Spatial object tracking data:
==*==

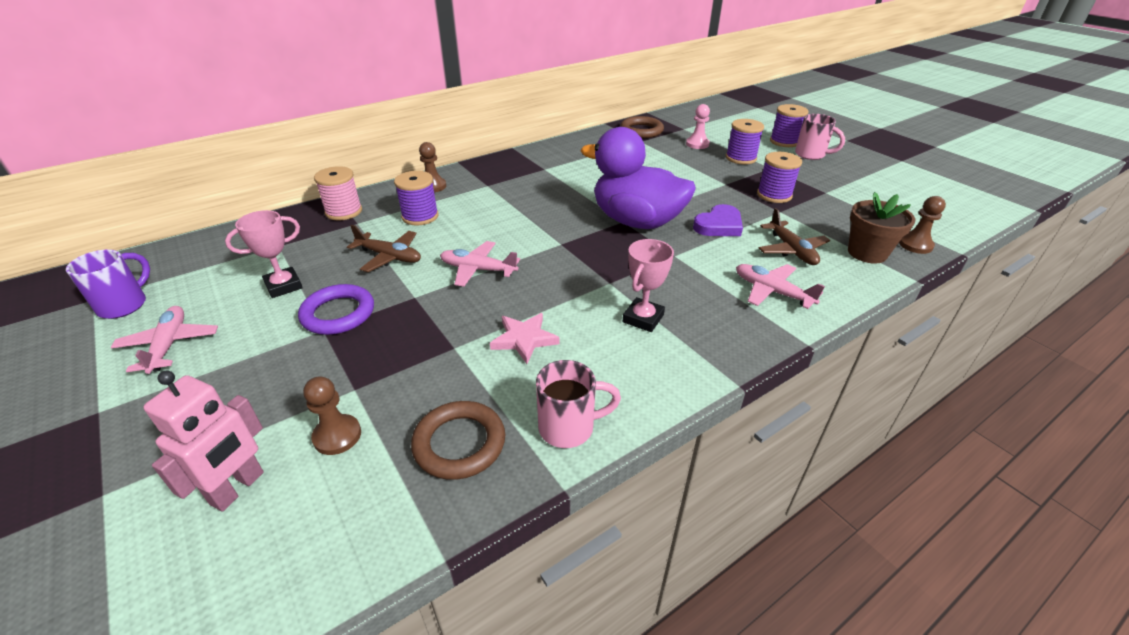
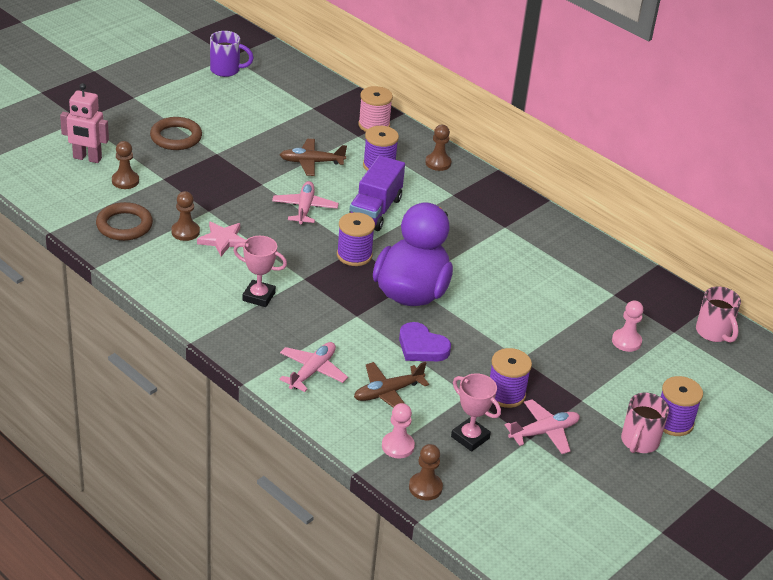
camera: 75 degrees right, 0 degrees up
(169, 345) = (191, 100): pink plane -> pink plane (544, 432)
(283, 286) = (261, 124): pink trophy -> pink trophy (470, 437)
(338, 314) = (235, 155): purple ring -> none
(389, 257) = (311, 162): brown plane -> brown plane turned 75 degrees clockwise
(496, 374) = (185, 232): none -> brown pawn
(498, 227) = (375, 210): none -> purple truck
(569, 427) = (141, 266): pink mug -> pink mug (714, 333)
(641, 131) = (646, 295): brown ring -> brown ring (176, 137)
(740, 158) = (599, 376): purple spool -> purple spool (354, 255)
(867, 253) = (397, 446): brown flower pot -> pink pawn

==*==

» **PROBLEM TO WORK ON**:
The data above should be repeated in full and exactly, with no pictures carried over.

» **TASK RESULT**:
camera: 75 degrees right, 0 degrees up
(169, 345) = (191, 100): pink plane -> pink plane (544, 432)
(283, 286) = (261, 124): pink trophy -> pink trophy (470, 437)
(338, 314) = (235, 155): purple ring -> none
(389, 257) = (311, 162): brown plane -> brown plane turned 75 degrees clockwise
(496, 374) = (185, 232): none -> brown pawn
(498, 227) = (375, 210): none -> purple truck
(569, 427) = (141, 266): pink mug -> pink mug (714, 333)
(641, 131) = (646, 295): brown ring -> brown ring (176, 137)
(740, 158) = (599, 376): purple spool -> purple spool (354, 255)
(867, 253) = (397, 446): brown flower pot -> pink pawn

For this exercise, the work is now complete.